# Records supplied

=== Begin Enclosure ===

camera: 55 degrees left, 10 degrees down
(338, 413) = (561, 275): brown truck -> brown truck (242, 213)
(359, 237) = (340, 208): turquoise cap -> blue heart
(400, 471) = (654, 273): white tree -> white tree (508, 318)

=== End Enclosure ===
=== Begin Enclosure ===

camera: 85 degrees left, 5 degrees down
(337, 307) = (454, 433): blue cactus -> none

=== End Enclosure ===

# What the task requires
Word for word, restate the lines of the data above that fall between the line holding "camera: 55 degrees left, 10 degrees down" and the line holding "(400, 471) = (654, 273): white", inclusive, and no other lines.

# Exercise result
camera: 55 degrees left, 10 degrees down
(338, 413) = (561, 275): brown truck -> brown truck (242, 213)
(359, 237) = (340, 208): turquoise cap -> blue heart
(400, 471) = (654, 273): white tree -> white tree (508, 318)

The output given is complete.